Work order:
With the pictures left out, transcribe exactly the lines from the one with "yellow lemon: 2 -> 4" through the end of the data.

Given data:
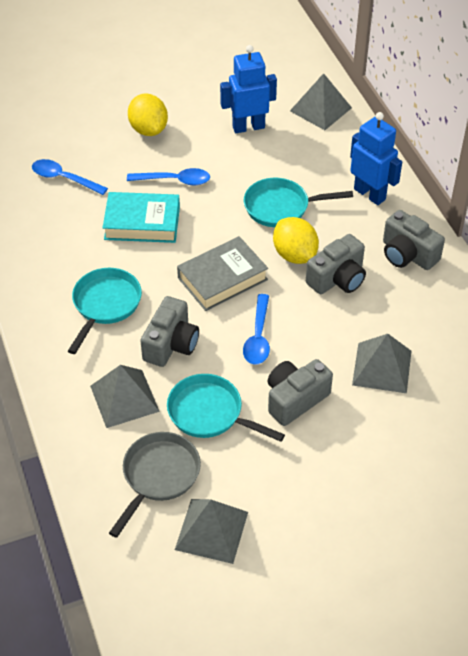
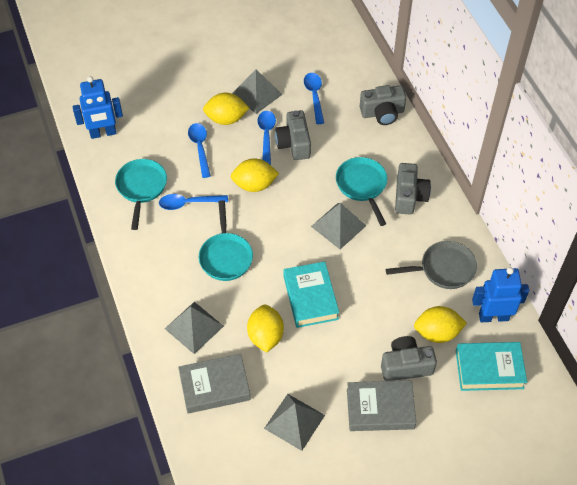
blue spoon: 3 -> 4
grey book: 1 -> 2
turquoise book: 1 -> 2
yellow lemon: 2 -> 4

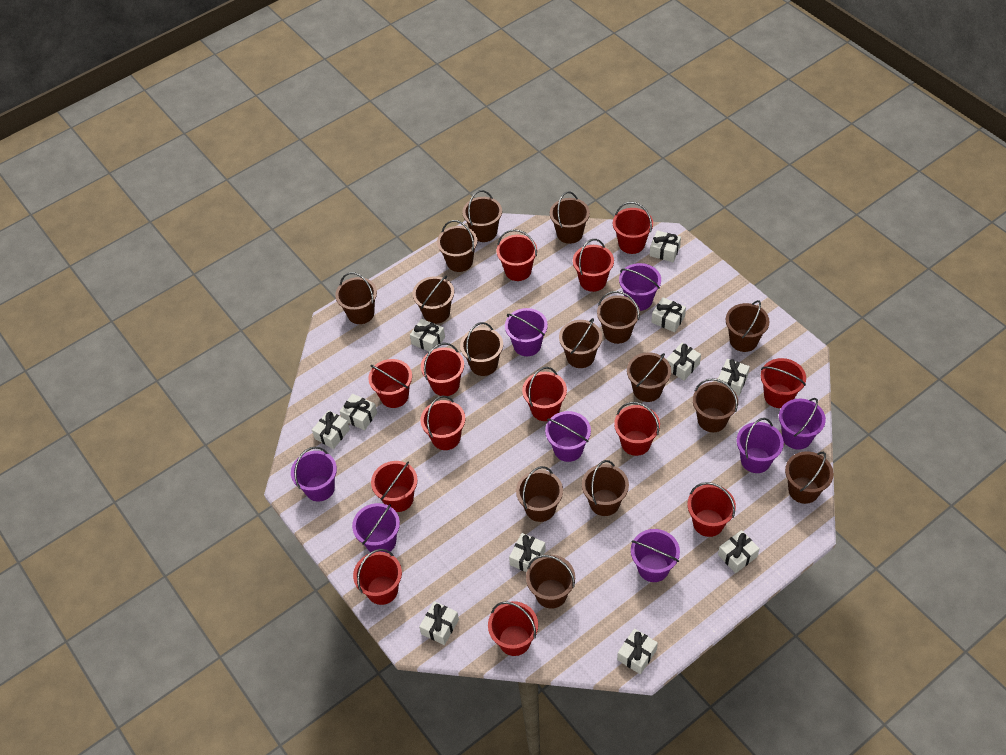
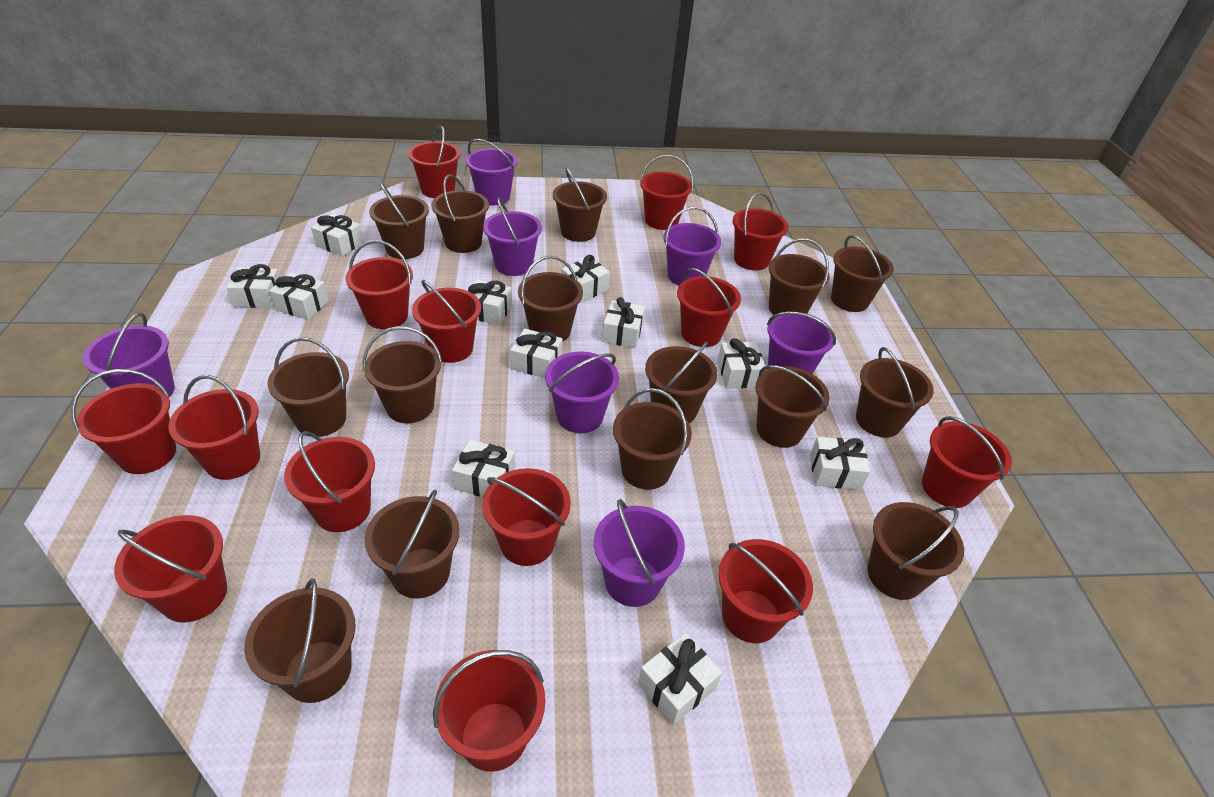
purple bucket: 8 -> 7
red bucket: 13 -> 14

Expected answer:
yellow lemon: 2 -> 4

purple bucket: 8 -> 7
red bucket: 13 -> 14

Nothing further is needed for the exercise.